## EXERCISE AIM:
Text in the records must be reproduced exactly, and pictures must be skipped.

## RECORD EXTRACTS:
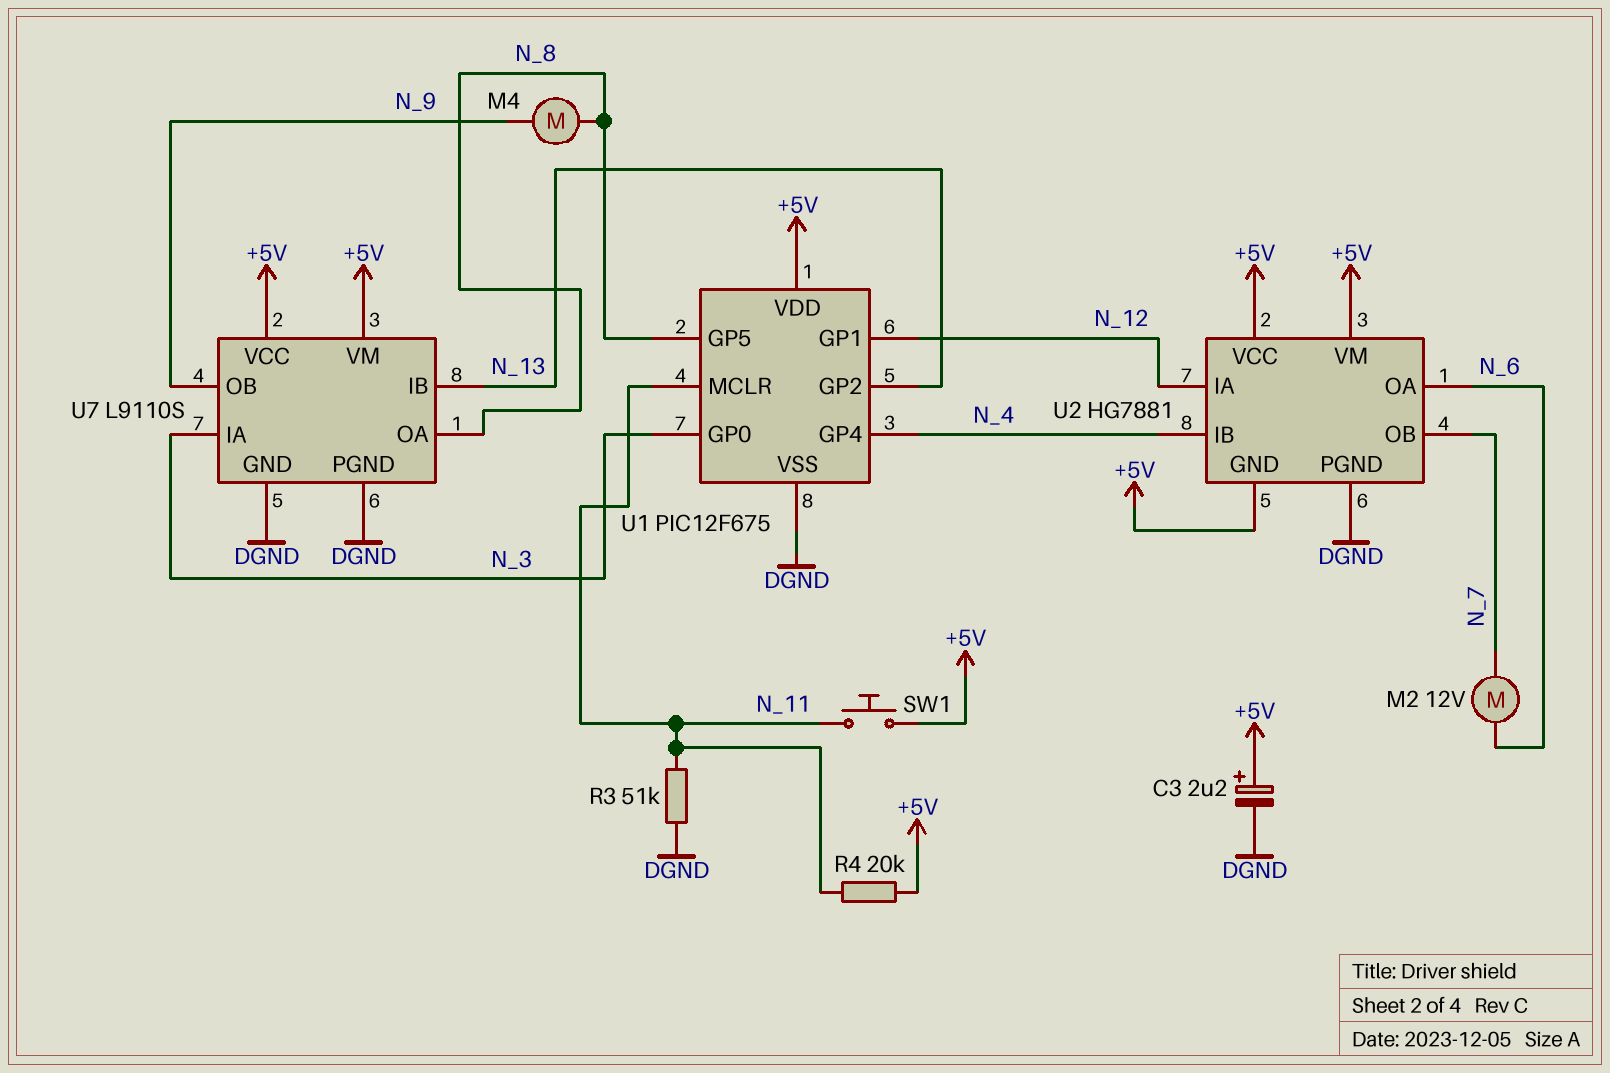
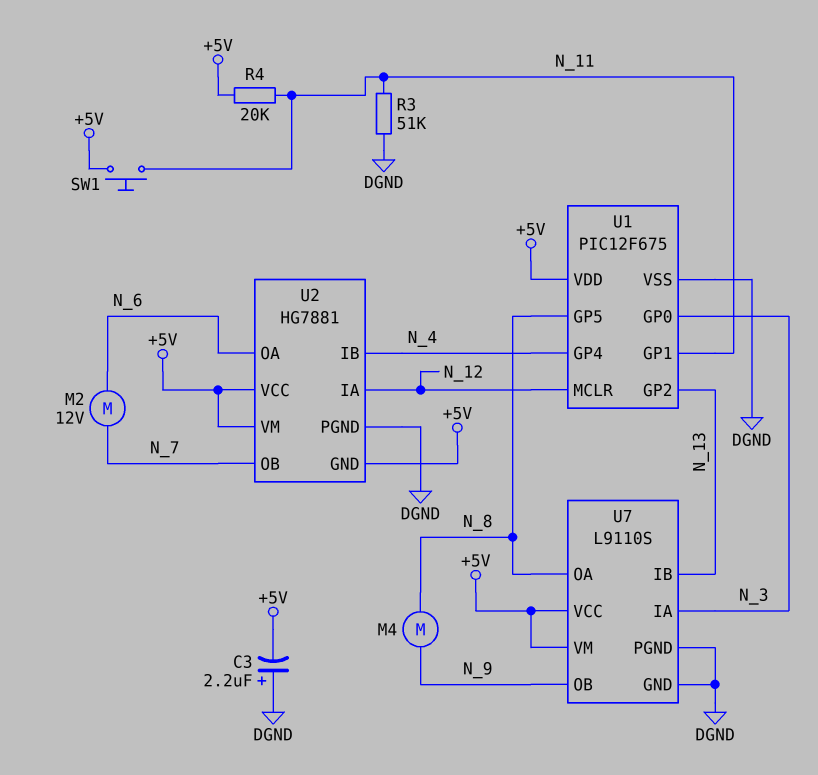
C3: 2.2uF (plus +5V, minus DGND) -> 2.2uF (plus DGND, minus +5V)
U1 pin GP1: N_12 -> N_11
U1 pin MCLR: N_11 -> N_12

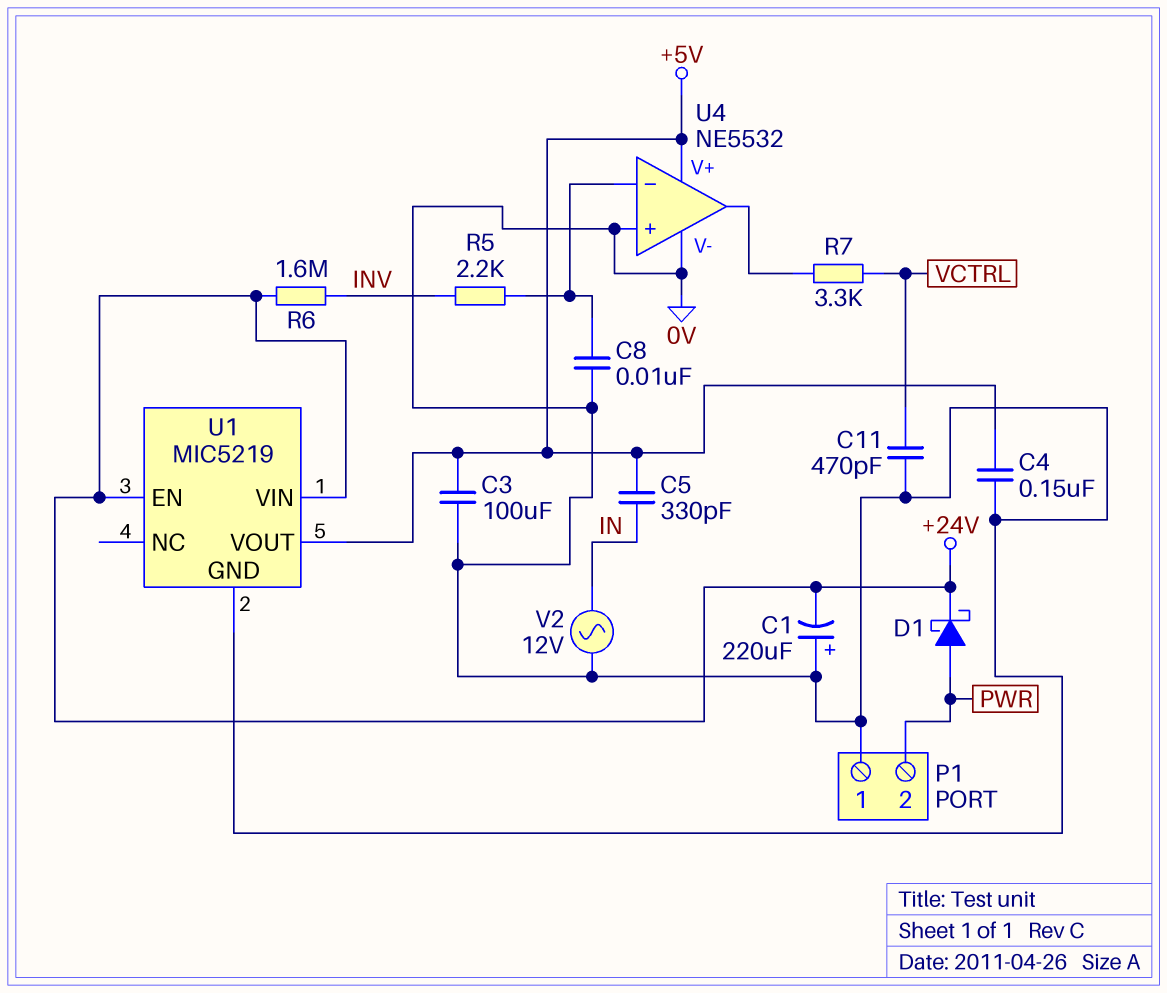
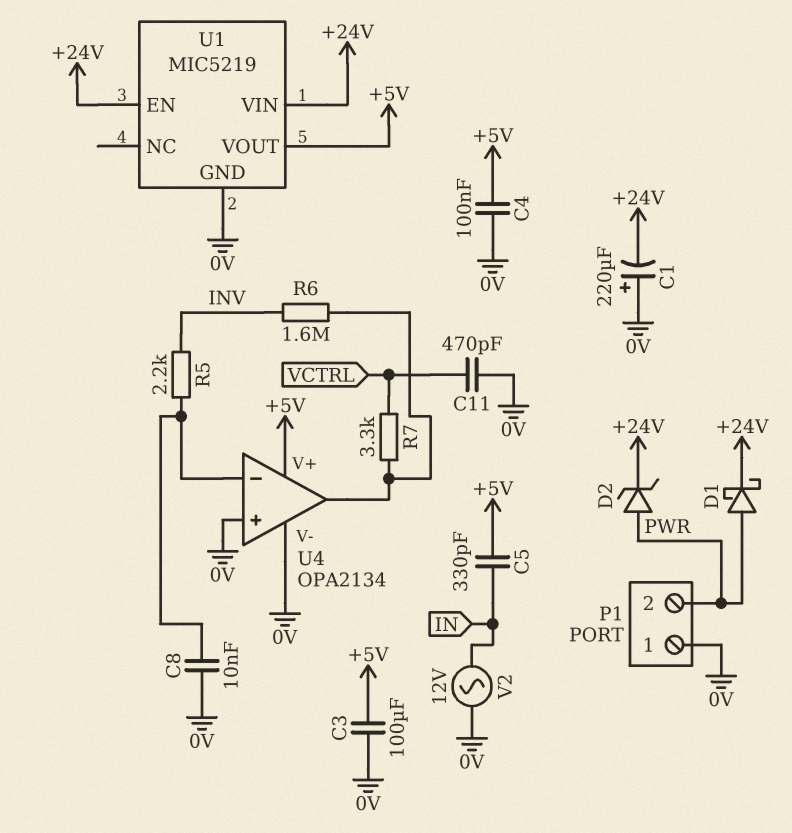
C4: 150nF (+5V, 0V) -> 100nF (+5V, 0V)
D2: none -> zener (A PWR, K +24V)
R6: 1.6M (+24V, INV) -> 1.6M (INV, U4/out)
U4: NE5532 -> OPA2134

## ANSWER BELOW:
C3: 2.2uF (plus +5V, minus DGND) -> 2.2uF (plus DGND, minus +5V)
U1 pin GP1: N_12 -> N_11
U1 pin MCLR: N_11 -> N_12

C4: 150nF (+5V, 0V) -> 100nF (+5V, 0V)
D2: none -> zener (A PWR, K +24V)
R6: 1.6M (+24V, INV) -> 1.6M (INV, U4/out)
U4: NE5532 -> OPA2134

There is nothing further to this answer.